* SUPPLIED DATA *
——————————
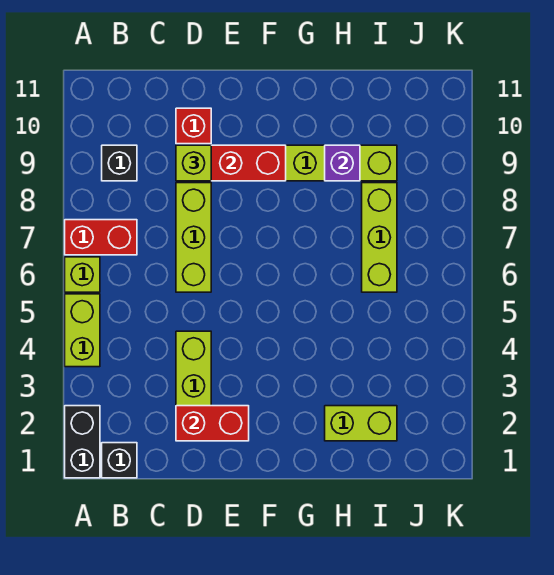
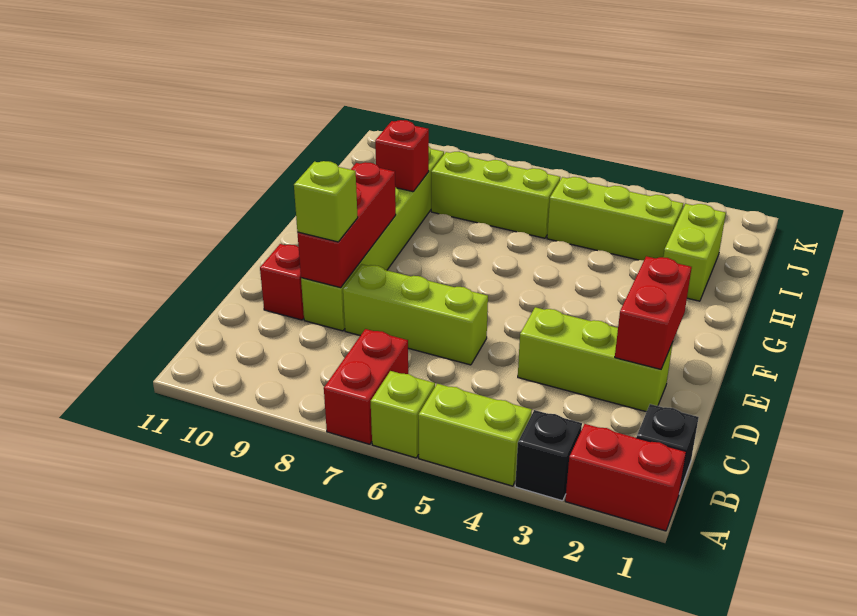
black brick A1:A2 level 1 -> red brick A1:A2 level 1
black brick B9 level 1 -> black brick A3 level 1
purple brick H9 level 2 -> red brick H9 level 2
none -> lime brick I3:I5 level 1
——————————
The listing above must be repeated exactly, apart from the pictures.

* RESULT FOR THIS EXERCISE *
black brick A1:A2 level 1 -> red brick A1:A2 level 1
black brick B9 level 1 -> black brick A3 level 1
purple brick H9 level 2 -> red brick H9 level 2
none -> lime brick I3:I5 level 1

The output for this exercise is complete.